:: WORK TASK ::
Reproduce the records below exactly, but leave their pictures out of the copy.

:: Scene images with change listings ::
== Segment start ==

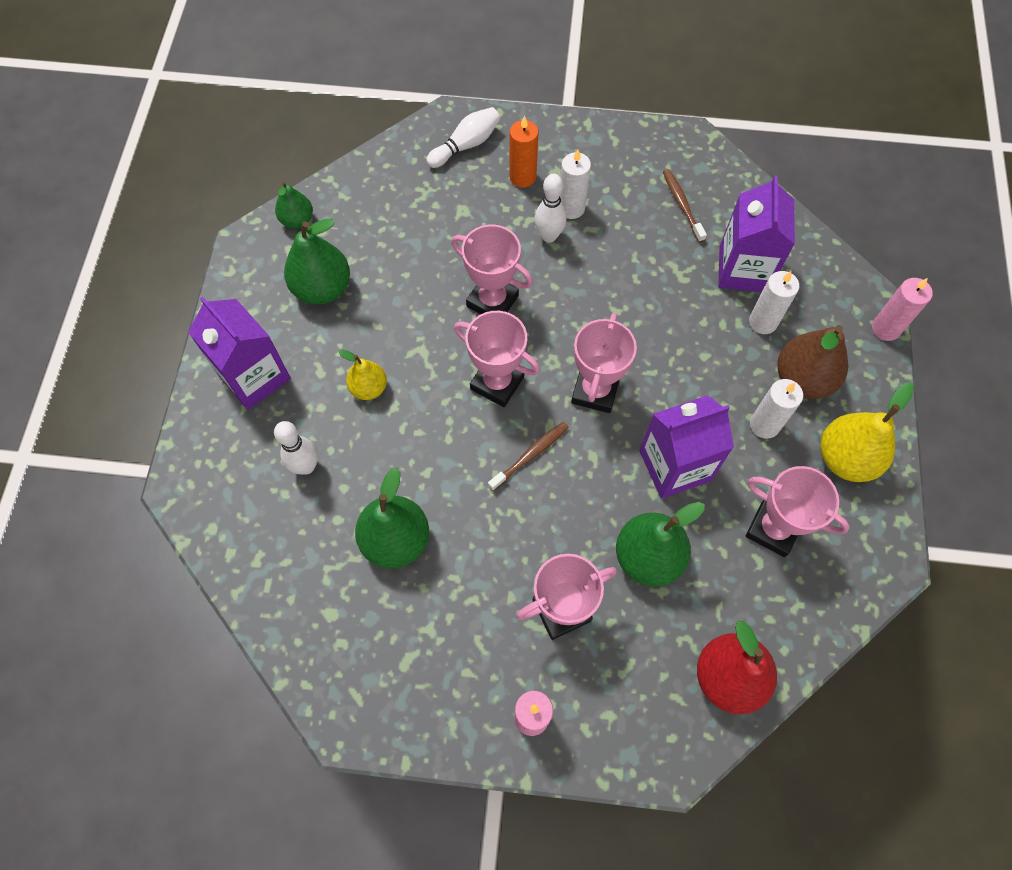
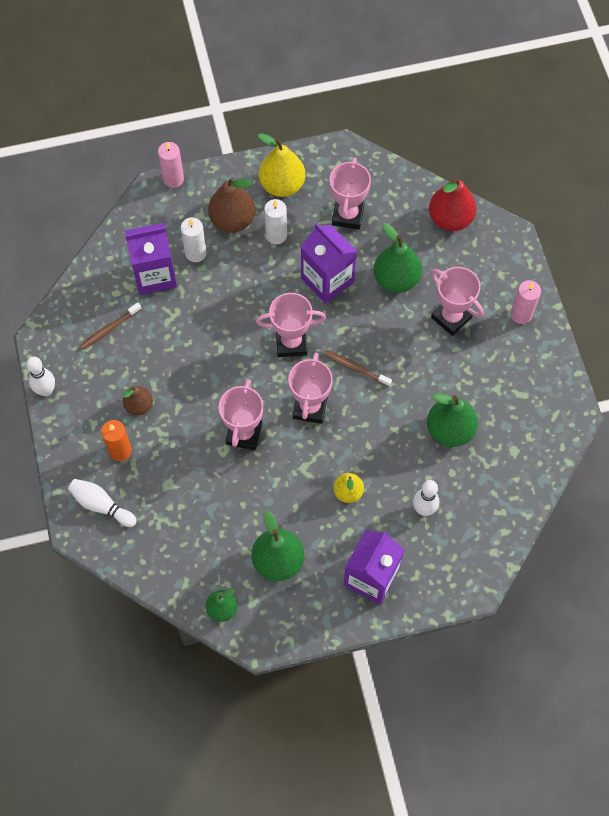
camera: 110 degrees left, 0 degrees up
white bowling pin [535,174,566,243] -> white bowling pin moved to [26,357,55,396]
white candle [560,150,591,219] -> brown pear [123,386,153,415]

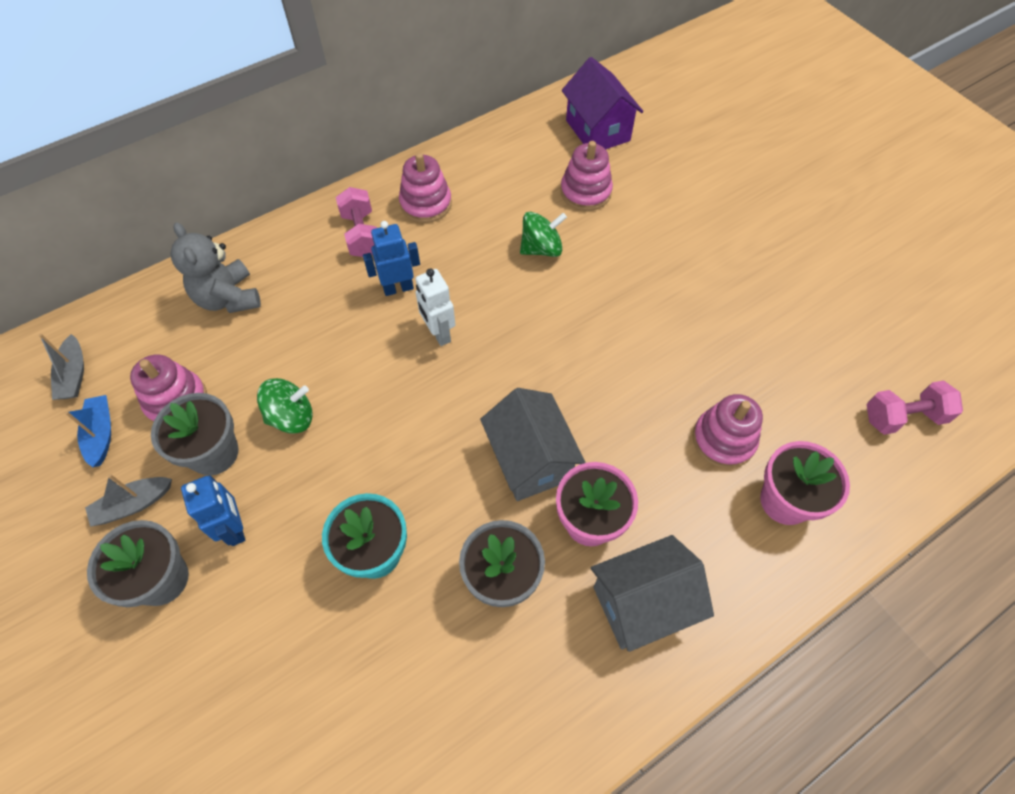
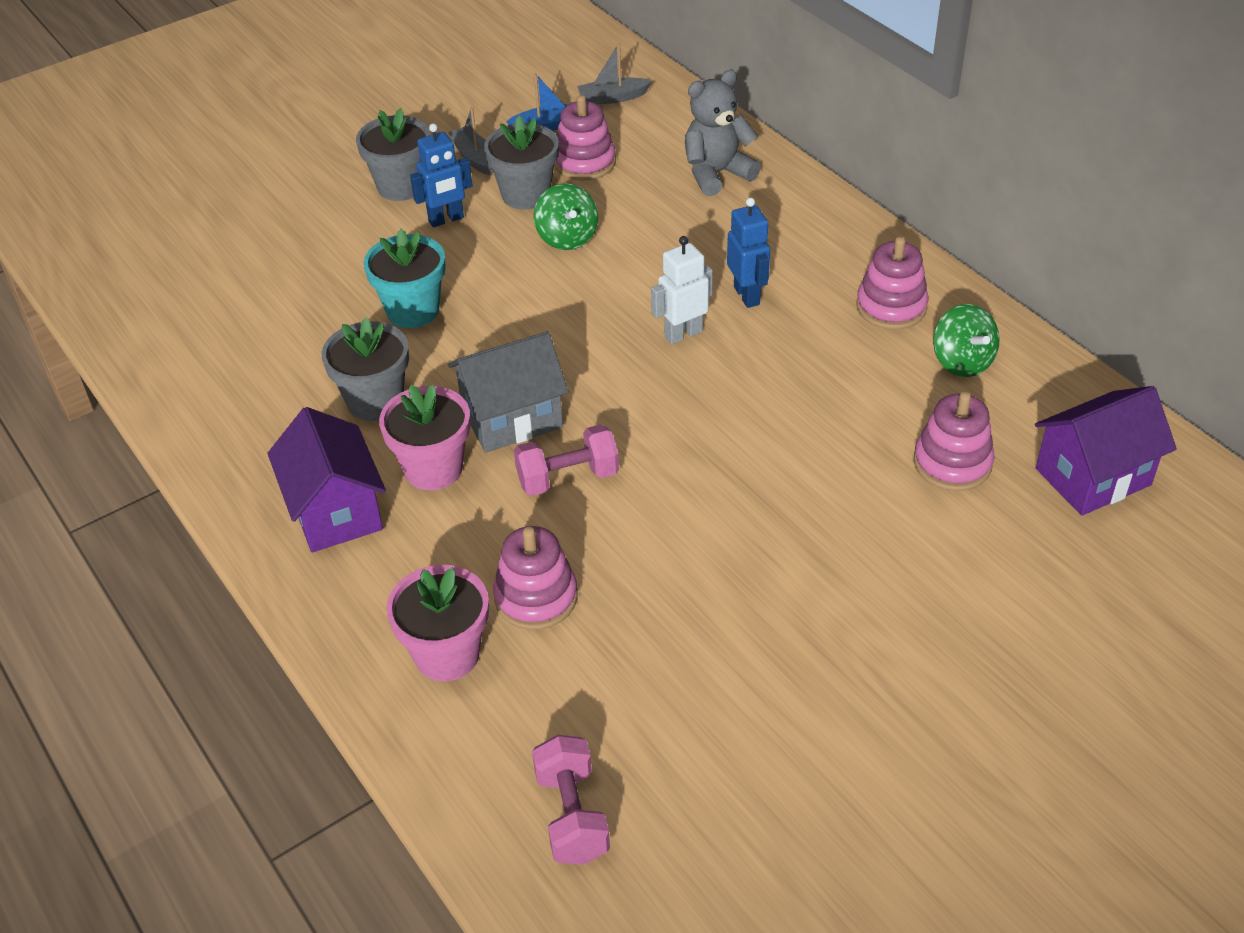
camera: 90 degrees right, 15 degrees down
pink dumbbell [336,187,377,257] -> pink dumbbell moved to [514,425,619,496]
green spinning top [520,212,567,257] -> green spinning top moved to [933,304,1000,377]
grey house [591,535,714,652] -> purple house [267,407,386,552]

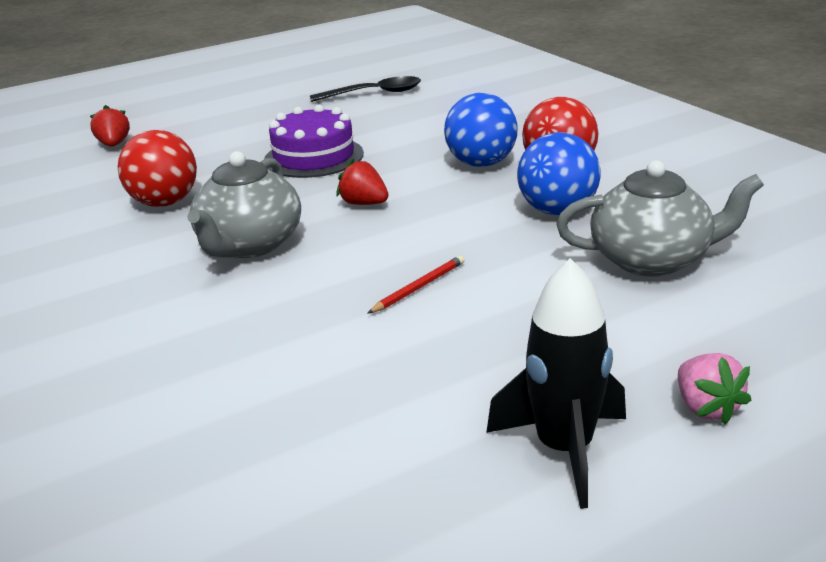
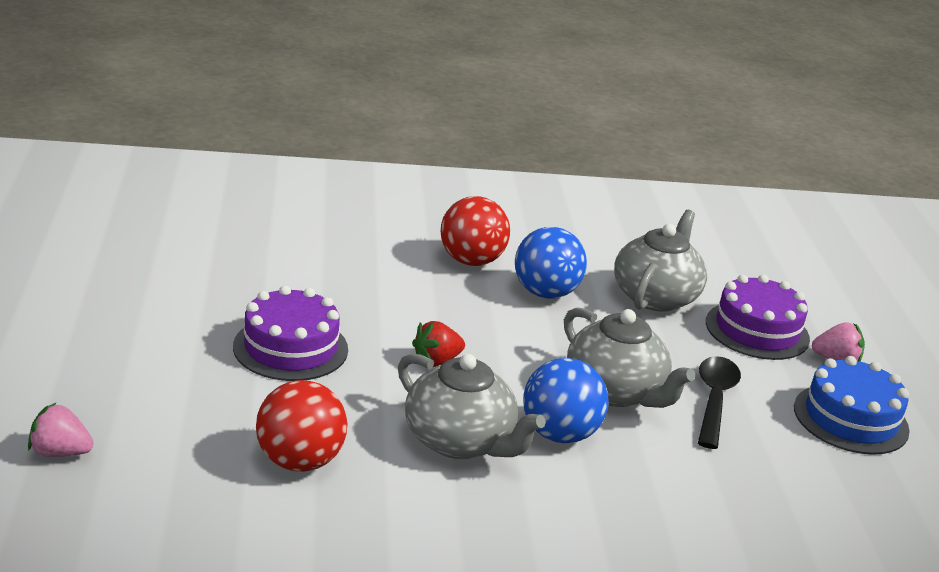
camera: 70 degrees left, 0 degrees up
red strawberry [90,105,130,147] -> pink strawberry [28,402,94,457]
black spoon [310,76,421,102] -> black spoon moved to [698,356,741,449]
red pencil [367,256,464,314] -> grey teapot [564,308,695,408]
blue ball [444,93,518,167] -> blue ball moved to [523,358,609,443]
black rocket [486,258,626,509] -> blue cake [794,356,910,455]
none -> purple cake [706,274,810,360]

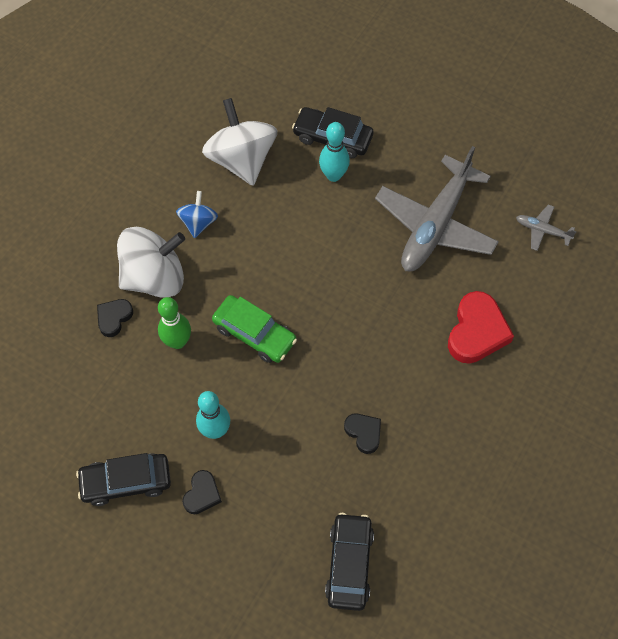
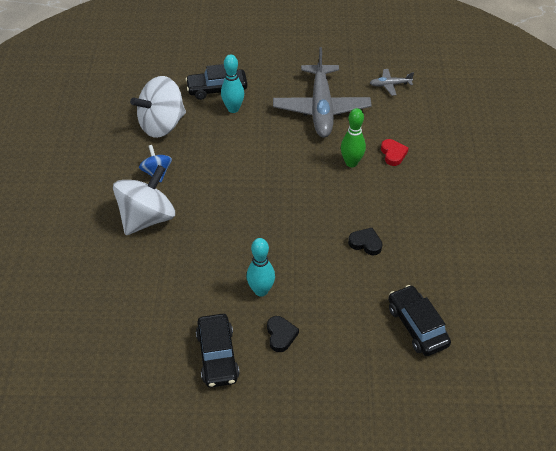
camera: 30 degrees left, 15 degrees down
black car [76,453,171,506] -> black car turned 60 degrees counterclockwise [196,314,240,388]
black heart [97,299,133,337] -> none
green bowling pin [158,297,191,349] -> green bowling pin moved to [341,108,366,167]
white spinning top [202,98,277,186] -> white spinning top turned 75 degrees counterclockwise [130,76,186,138]
green car [212,295,297,363] -> none
red heart [448,291,514,364] -> red heart [381,139,409,166], size x0.56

== Segment end ==

:: ANSWER TO THE EXERCISE ::
camera: 110 degrees left, 0 degrees up
white bowling pin [535,174,566,243] -> white bowling pin moved to [26,357,55,396]
white candle [560,150,591,219] -> brown pear [123,386,153,415]

camera: 90 degrees right, 15 degrees down
pink dumbbell [336,187,377,257] -> pink dumbbell moved to [514,425,619,496]
green spinning top [520,212,567,257] -> green spinning top moved to [933,304,1000,377]
grey house [591,535,714,652] -> purple house [267,407,386,552]

camera: 70 degrees left, 0 degrees up
red strawberry [90,105,130,147] -> pink strawberry [28,402,94,457]
black spoon [310,76,421,102] -> black spoon moved to [698,356,741,449]
red pencil [367,256,464,314] -> grey teapot [564,308,695,408]
blue ball [444,93,518,167] -> blue ball moved to [523,358,609,443]
black rocket [486,258,626,509] -> blue cake [794,356,910,455]
none -> purple cake [706,274,810,360]

camera: 30 degrees left, 15 degrees down
black car [76,453,171,506] -> black car turned 60 degrees counterclockwise [196,314,240,388]
black heart [97,299,133,337] -> none
green bowling pin [158,297,191,349] -> green bowling pin moved to [341,108,366,167]
white spinning top [202,98,277,186] -> white spinning top turned 75 degrees counterclockwise [130,76,186,138]
green car [212,295,297,363] -> none
red heart [448,291,514,364] -> red heart [381,139,409,166], size x0.56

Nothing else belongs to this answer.